## What is expected
Using the records below, output the stretch that opens with the line containing "(256, 175) = (188, 260): turquoise" and closes with the line containing "(724, 239) = (450, 113): grey", exactly and including both lines, with nothing more.

## Materials provided
^^^^^^^^

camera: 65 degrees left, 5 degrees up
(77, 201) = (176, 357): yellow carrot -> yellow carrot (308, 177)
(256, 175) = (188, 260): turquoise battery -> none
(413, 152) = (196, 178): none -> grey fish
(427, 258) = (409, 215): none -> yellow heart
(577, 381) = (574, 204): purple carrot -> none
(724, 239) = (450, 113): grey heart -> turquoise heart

^^^^^^^^

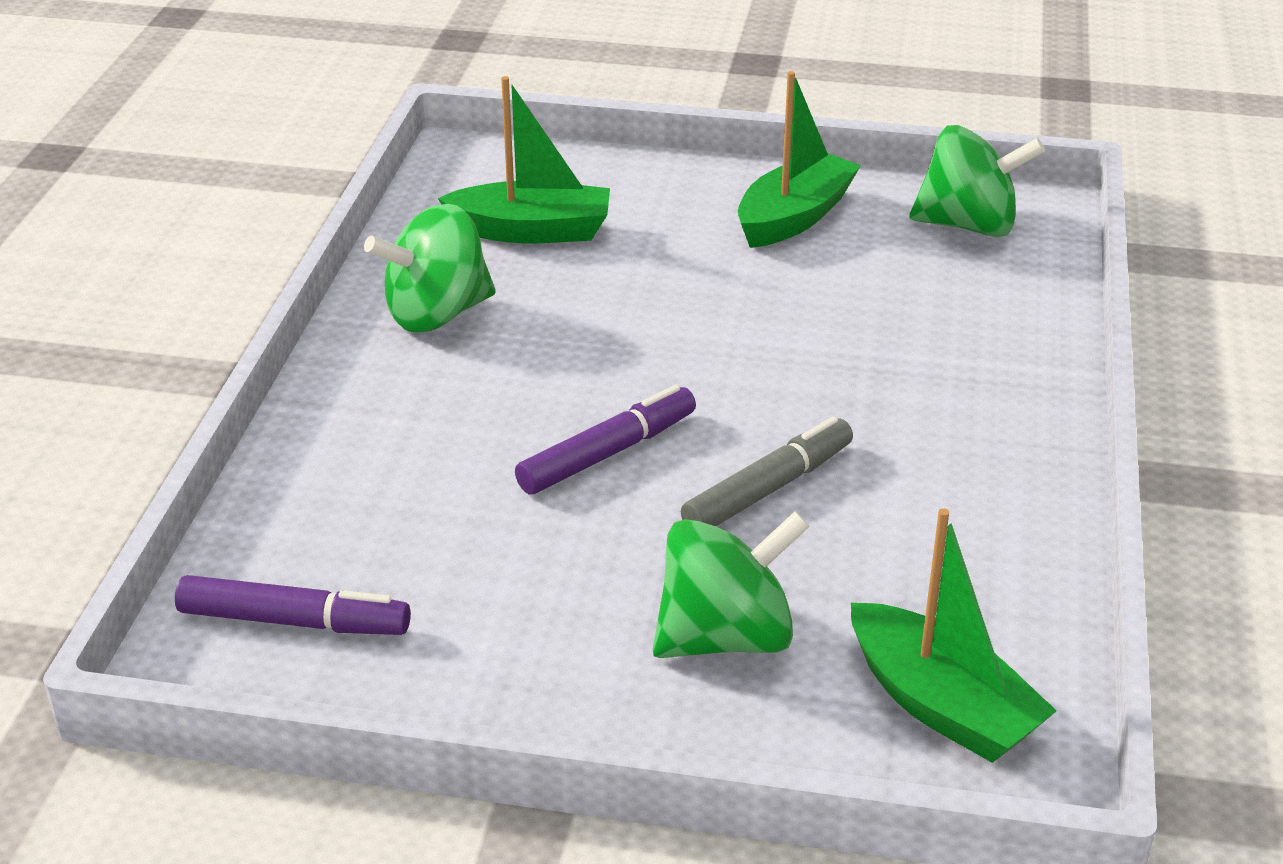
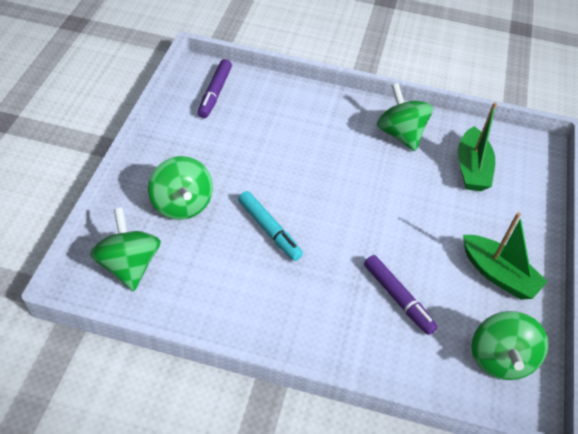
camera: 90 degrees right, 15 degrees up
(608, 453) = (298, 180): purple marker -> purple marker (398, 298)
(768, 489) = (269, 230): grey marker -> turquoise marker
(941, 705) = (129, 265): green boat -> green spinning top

^^^^^^^^

## Task answer
(256, 175) = (188, 260): turquoise battery -> none
(413, 152) = (196, 178): none -> grey fish
(427, 258) = (409, 215): none -> yellow heart
(577, 381) = (574, 204): purple carrot -> none
(724, 239) = (450, 113): grey heart -> turquoise heart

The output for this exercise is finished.